TASK ITEM
Restate the listing that follows word for word, without its pictures.

DATA
════
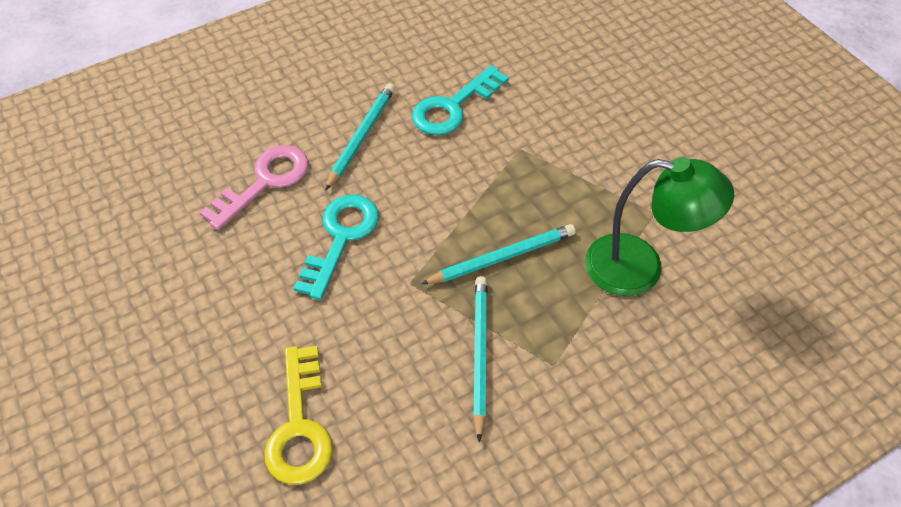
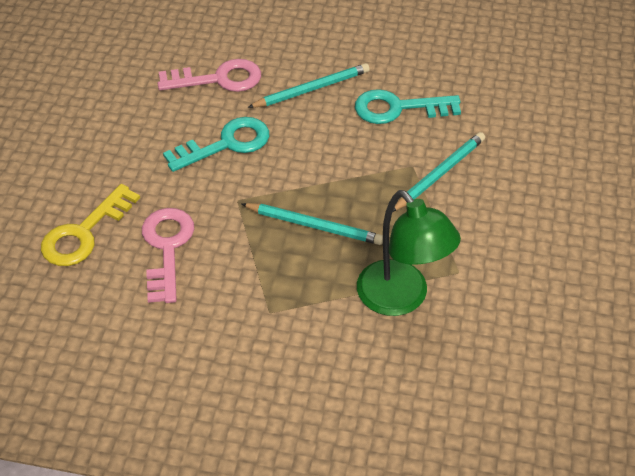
camera: 40 degrees right, 5 degrees down
(398, 377) = (167, 248): none -> pink key
(479, 354) = (230, 271): turquoise pencil -> turquoise pencil (439, 174)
════
SOLVED EXERCISE
camera: 40 degrees right, 5 degrees down
(398, 377) = (167, 248): none -> pink key
(479, 354) = (230, 271): turquoise pencil -> turquoise pencil (439, 174)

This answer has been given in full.